[Stored items]
↓↓↓
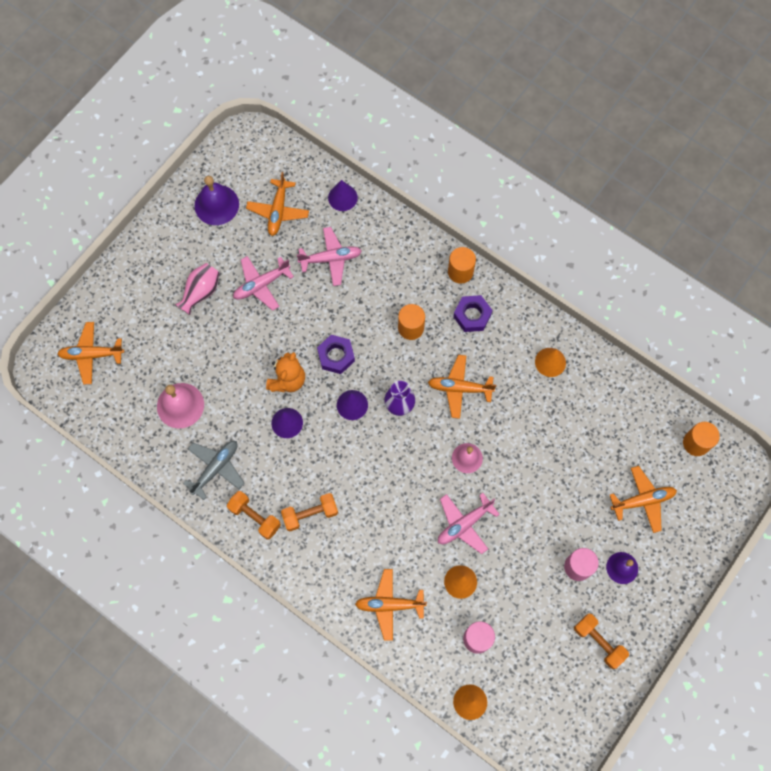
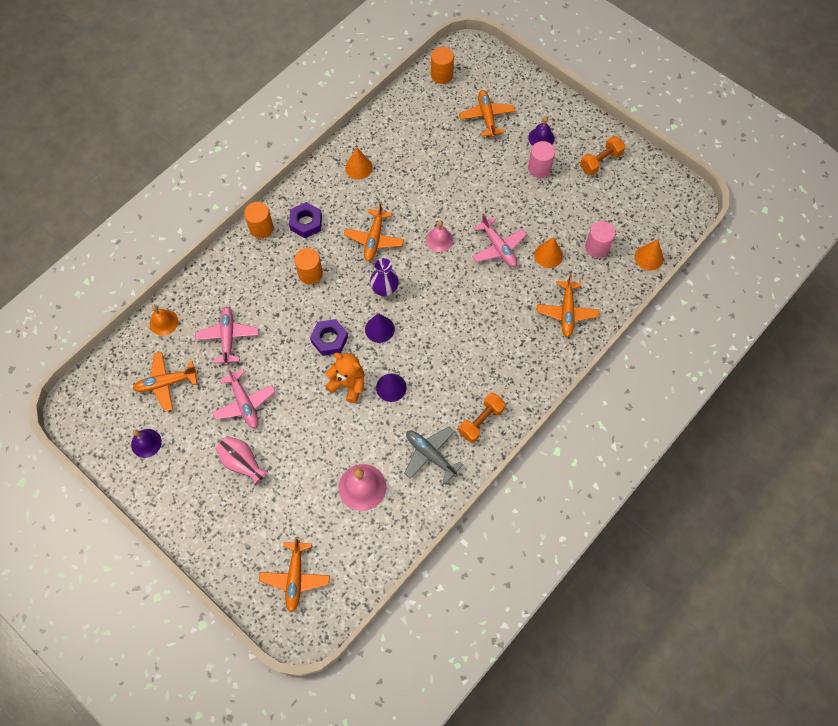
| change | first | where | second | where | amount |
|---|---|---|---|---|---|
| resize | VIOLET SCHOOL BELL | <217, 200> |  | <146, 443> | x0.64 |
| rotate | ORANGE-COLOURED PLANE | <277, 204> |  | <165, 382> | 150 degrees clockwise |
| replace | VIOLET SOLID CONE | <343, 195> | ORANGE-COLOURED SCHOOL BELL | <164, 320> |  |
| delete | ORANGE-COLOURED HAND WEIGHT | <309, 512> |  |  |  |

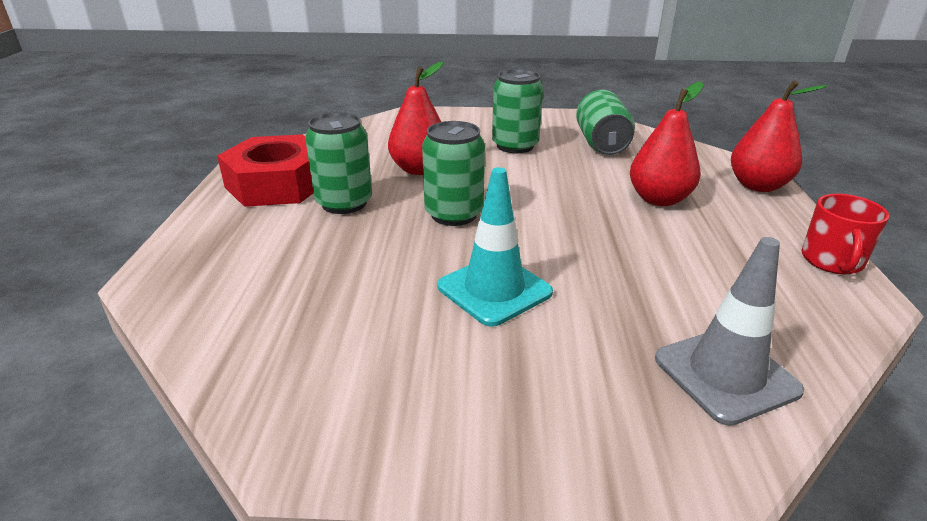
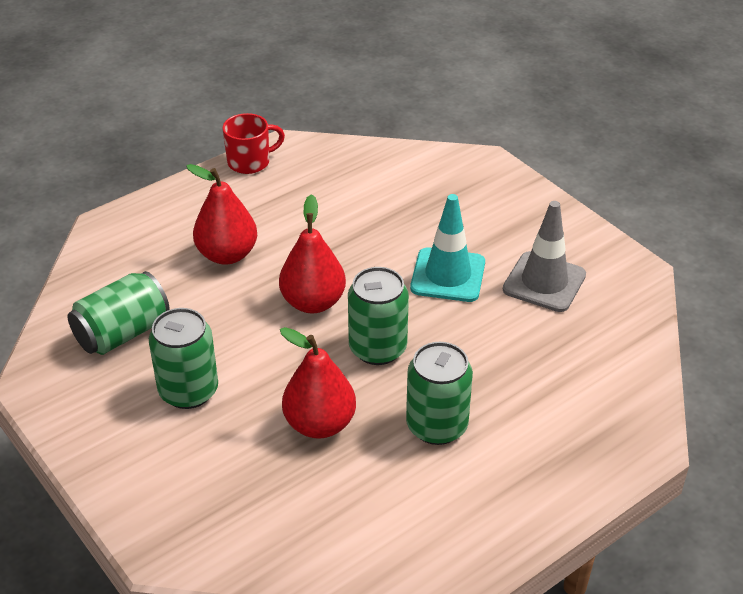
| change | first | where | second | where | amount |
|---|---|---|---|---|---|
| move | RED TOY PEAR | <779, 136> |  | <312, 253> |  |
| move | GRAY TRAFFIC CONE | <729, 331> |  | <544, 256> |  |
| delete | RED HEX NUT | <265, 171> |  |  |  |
↑↑↑
- WORK TO BE COMPLETED: A complete answer gives every line of the records holding "move".

- EXERCISE RESULT:
| move | RED TOY PEAR | <779, 136> |  | <312, 253> |  |
| move | GRAY TRAFFIC CONE | <729, 331> |  | <544, 256> |  |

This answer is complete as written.